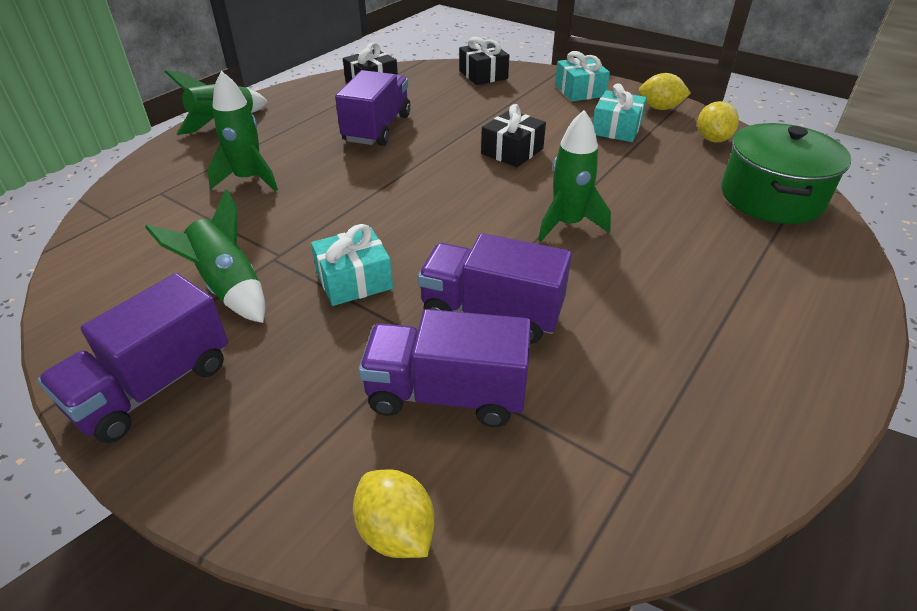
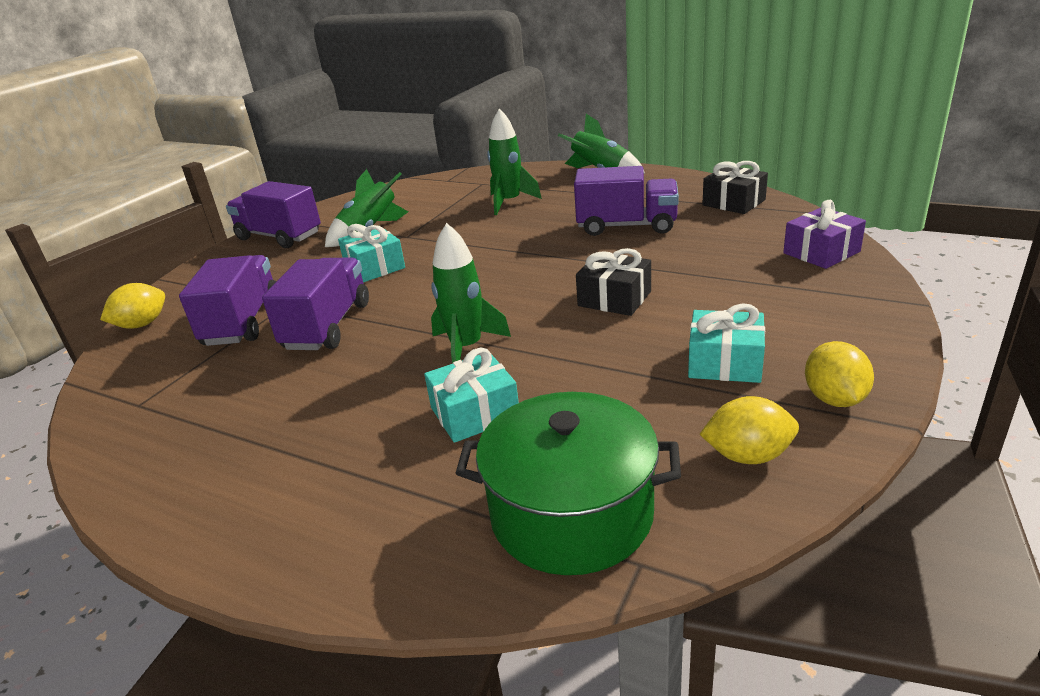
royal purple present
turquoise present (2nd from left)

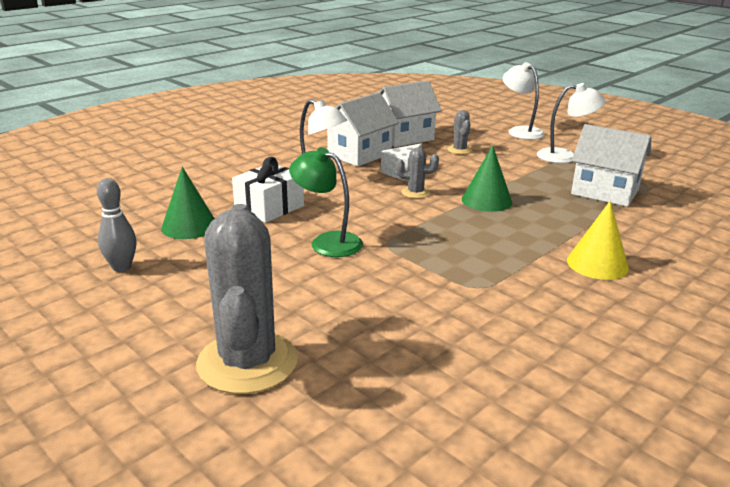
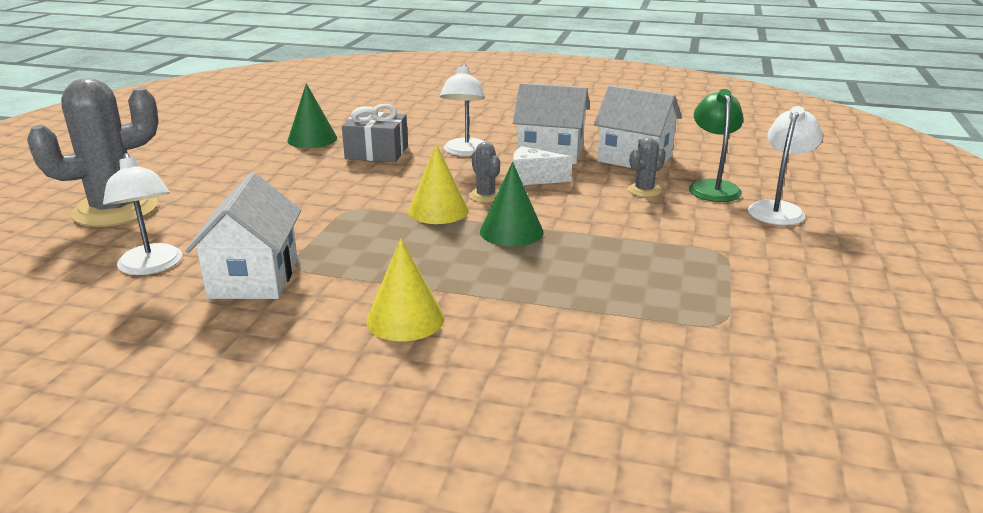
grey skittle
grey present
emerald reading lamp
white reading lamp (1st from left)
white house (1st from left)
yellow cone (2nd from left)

══════════

— Exercise details —
Transcribe every record above in full. Pictures stay out of the copy.

— Expected answer —
royal purple present
turquoise present (2nd from left)

grey skittle
grey present
emerald reading lamp
white reading lamp (1st from left)
white house (1st from left)
yellow cone (2nd from left)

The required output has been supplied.